Materials provided below:

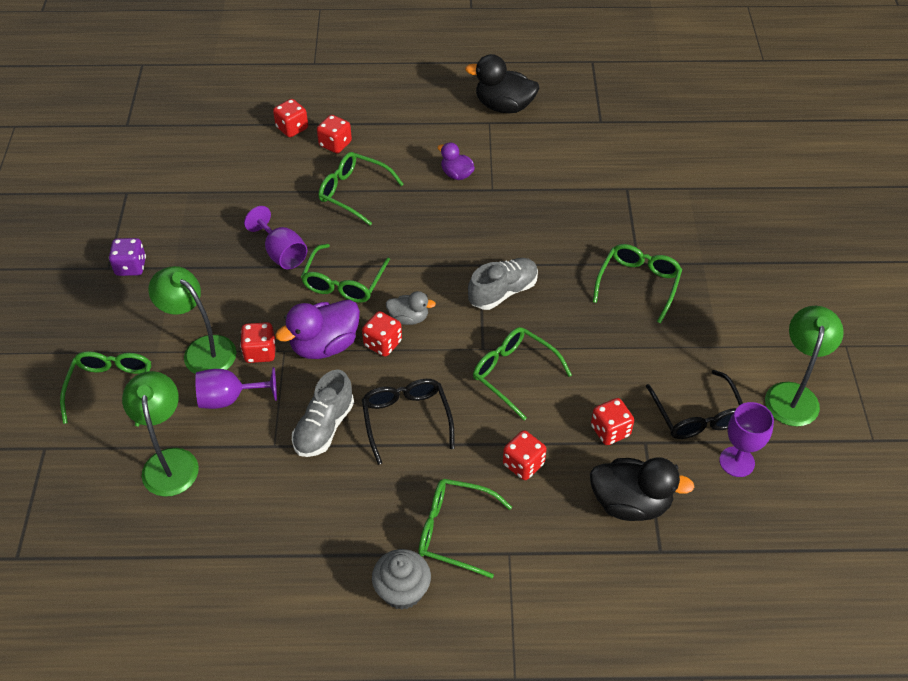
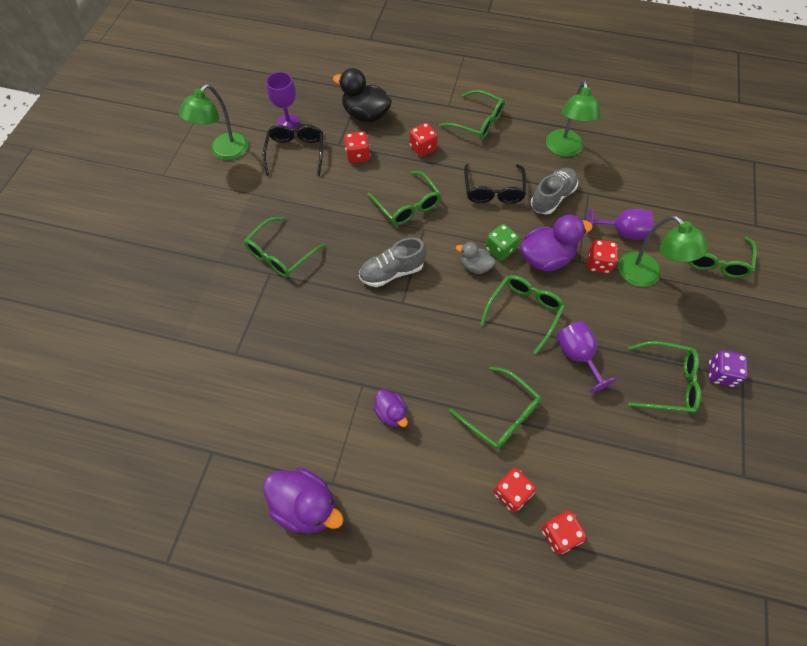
camera: 165 degrees left, 10 degrees up
(170, 461) = (662, 197): green lamp -> green lamp (564, 150)
(188, 249) = (667, 382): none -> green glasses
(383, 343) = (500, 249): red dice -> green dice
(402, 591) = (515, 100): grey cupcake -> none
(504, 106) = (306, 506): black duck -> purple duck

End of Materials provided.

Only the pictures are to be dropped; all other material above must be repeated exactly.

# Output for this task
camera: 165 degrees left, 10 degrees up
(170, 461) = (662, 197): green lamp -> green lamp (564, 150)
(188, 249) = (667, 382): none -> green glasses
(383, 343) = (500, 249): red dice -> green dice
(402, 591) = (515, 100): grey cupcake -> none
(504, 106) = (306, 506): black duck -> purple duck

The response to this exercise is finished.